▸ Activity
Each entry in the block below needs to be copied out exactly.

[[ Data provided open ]]

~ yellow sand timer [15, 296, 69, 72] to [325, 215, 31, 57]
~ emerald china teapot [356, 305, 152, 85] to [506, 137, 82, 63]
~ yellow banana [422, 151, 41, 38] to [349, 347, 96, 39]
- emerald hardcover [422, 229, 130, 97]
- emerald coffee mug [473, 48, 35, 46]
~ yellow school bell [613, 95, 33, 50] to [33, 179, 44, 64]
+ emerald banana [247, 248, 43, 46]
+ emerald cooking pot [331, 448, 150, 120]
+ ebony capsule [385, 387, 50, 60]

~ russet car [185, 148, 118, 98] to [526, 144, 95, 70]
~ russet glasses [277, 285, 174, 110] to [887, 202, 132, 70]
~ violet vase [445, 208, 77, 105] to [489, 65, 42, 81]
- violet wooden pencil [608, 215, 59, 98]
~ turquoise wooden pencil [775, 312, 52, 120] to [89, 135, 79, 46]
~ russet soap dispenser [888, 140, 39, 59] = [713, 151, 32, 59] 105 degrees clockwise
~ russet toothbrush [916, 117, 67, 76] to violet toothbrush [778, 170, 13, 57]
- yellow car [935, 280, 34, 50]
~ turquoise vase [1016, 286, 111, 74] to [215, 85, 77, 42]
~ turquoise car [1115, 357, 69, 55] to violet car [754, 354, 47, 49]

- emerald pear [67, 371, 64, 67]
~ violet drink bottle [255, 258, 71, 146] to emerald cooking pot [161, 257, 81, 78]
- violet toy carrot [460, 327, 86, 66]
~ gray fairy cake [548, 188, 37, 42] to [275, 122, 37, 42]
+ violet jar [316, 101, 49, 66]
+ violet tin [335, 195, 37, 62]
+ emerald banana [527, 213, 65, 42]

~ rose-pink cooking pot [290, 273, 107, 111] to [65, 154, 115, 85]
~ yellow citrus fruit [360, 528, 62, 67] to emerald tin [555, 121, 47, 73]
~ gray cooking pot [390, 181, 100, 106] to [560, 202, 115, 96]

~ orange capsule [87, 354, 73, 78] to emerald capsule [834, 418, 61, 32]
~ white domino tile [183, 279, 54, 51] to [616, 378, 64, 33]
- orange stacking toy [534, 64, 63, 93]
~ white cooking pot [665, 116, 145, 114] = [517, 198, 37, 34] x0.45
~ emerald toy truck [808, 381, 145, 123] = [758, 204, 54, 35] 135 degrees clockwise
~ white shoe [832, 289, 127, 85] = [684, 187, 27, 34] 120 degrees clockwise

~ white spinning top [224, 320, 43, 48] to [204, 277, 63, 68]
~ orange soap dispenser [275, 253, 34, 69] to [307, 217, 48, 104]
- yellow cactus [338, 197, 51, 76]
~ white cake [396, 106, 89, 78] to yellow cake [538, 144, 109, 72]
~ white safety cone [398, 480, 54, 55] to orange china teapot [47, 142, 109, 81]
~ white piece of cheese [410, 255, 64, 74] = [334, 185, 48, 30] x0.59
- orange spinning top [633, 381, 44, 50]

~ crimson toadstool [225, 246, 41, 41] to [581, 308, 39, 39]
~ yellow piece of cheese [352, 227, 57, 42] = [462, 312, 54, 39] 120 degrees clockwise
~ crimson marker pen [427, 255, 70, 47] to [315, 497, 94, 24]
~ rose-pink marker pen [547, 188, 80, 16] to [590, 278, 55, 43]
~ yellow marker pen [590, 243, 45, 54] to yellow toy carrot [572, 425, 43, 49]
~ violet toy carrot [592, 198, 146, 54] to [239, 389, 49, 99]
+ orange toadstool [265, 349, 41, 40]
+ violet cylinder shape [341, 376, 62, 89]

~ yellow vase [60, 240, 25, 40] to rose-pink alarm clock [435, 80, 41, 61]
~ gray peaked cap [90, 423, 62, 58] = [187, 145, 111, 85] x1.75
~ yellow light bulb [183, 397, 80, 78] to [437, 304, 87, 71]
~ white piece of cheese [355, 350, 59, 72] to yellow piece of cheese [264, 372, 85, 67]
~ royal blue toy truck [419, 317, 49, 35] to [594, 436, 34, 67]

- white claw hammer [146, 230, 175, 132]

[[ Data provided closed ]]

▸ Output for this exercise
~ yellow sand timer [15, 296, 69, 72] to [325, 215, 31, 57]
~ emerald china teapot [356, 305, 152, 85] to [506, 137, 82, 63]
~ yellow banana [422, 151, 41, 38] to [349, 347, 96, 39]
- emerald hardcover [422, 229, 130, 97]
- emerald coffee mug [473, 48, 35, 46]
~ yellow school bell [613, 95, 33, 50] to [33, 179, 44, 64]
+ emerald banana [247, 248, 43, 46]
+ emerald cooking pot [331, 448, 150, 120]
+ ebony capsule [385, 387, 50, 60]

~ russet car [185, 148, 118, 98] to [526, 144, 95, 70]
~ russet glasses [277, 285, 174, 110] to [887, 202, 132, 70]
~ violet vase [445, 208, 77, 105] to [489, 65, 42, 81]
- violet wooden pencil [608, 215, 59, 98]
~ turquoise wooden pencil [775, 312, 52, 120] to [89, 135, 79, 46]
~ russet soap dispenser [888, 140, 39, 59] = [713, 151, 32, 59] 105 degrees clockwise
~ russet toothbrush [916, 117, 67, 76] to violet toothbrush [778, 170, 13, 57]
- yellow car [935, 280, 34, 50]
~ turquoise vase [1016, 286, 111, 74] to [215, 85, 77, 42]
~ turquoise car [1115, 357, 69, 55] to violet car [754, 354, 47, 49]

- emerald pear [67, 371, 64, 67]
~ violet drink bottle [255, 258, 71, 146] to emerald cooking pot [161, 257, 81, 78]
- violet toy carrot [460, 327, 86, 66]
~ gray fairy cake [548, 188, 37, 42] to [275, 122, 37, 42]
+ violet jar [316, 101, 49, 66]
+ violet tin [335, 195, 37, 62]
+ emerald banana [527, 213, 65, 42]

~ rose-pink cooking pot [290, 273, 107, 111] to [65, 154, 115, 85]
~ yellow citrus fruit [360, 528, 62, 67] to emerald tin [555, 121, 47, 73]
~ gray cooking pot [390, 181, 100, 106] to [560, 202, 115, 96]

~ orange capsule [87, 354, 73, 78] to emerald capsule [834, 418, 61, 32]
~ white domino tile [183, 279, 54, 51] to [616, 378, 64, 33]
- orange stacking toy [534, 64, 63, 93]
~ white cooking pot [665, 116, 145, 114] = [517, 198, 37, 34] x0.45
~ emerald toy truck [808, 381, 145, 123] = [758, 204, 54, 35] 135 degrees clockwise
~ white shoe [832, 289, 127, 85] = [684, 187, 27, 34] 120 degrees clockwise

~ white spinning top [224, 320, 43, 48] to [204, 277, 63, 68]
~ orange soap dispenser [275, 253, 34, 69] to [307, 217, 48, 104]
- yellow cactus [338, 197, 51, 76]
~ white cake [396, 106, 89, 78] to yellow cake [538, 144, 109, 72]
~ white safety cone [398, 480, 54, 55] to orange china teapot [47, 142, 109, 81]
~ white piece of cheese [410, 255, 64, 74] = [334, 185, 48, 30] x0.59
- orange spinning top [633, 381, 44, 50]

~ crimson toadstool [225, 246, 41, 41] to [581, 308, 39, 39]
~ yellow piece of cheese [352, 227, 57, 42] = [462, 312, 54, 39] 120 degrees clockwise
~ crimson marker pen [427, 255, 70, 47] to [315, 497, 94, 24]
~ rose-pink marker pen [547, 188, 80, 16] to [590, 278, 55, 43]
~ yellow marker pen [590, 243, 45, 54] to yellow toy carrot [572, 425, 43, 49]
~ violet toy carrot [592, 198, 146, 54] to [239, 389, 49, 99]
+ orange toadstool [265, 349, 41, 40]
+ violet cylinder shape [341, 376, 62, 89]

~ yellow vase [60, 240, 25, 40] to rose-pink alarm clock [435, 80, 41, 61]
~ gray peaked cap [90, 423, 62, 58] = [187, 145, 111, 85] x1.75
~ yellow light bulb [183, 397, 80, 78] to [437, 304, 87, 71]
~ white piece of cheese [355, 350, 59, 72] to yellow piece of cheese [264, 372, 85, 67]
~ royal blue toy truck [419, 317, 49, 35] to [594, 436, 34, 67]

- white claw hammer [146, 230, 175, 132]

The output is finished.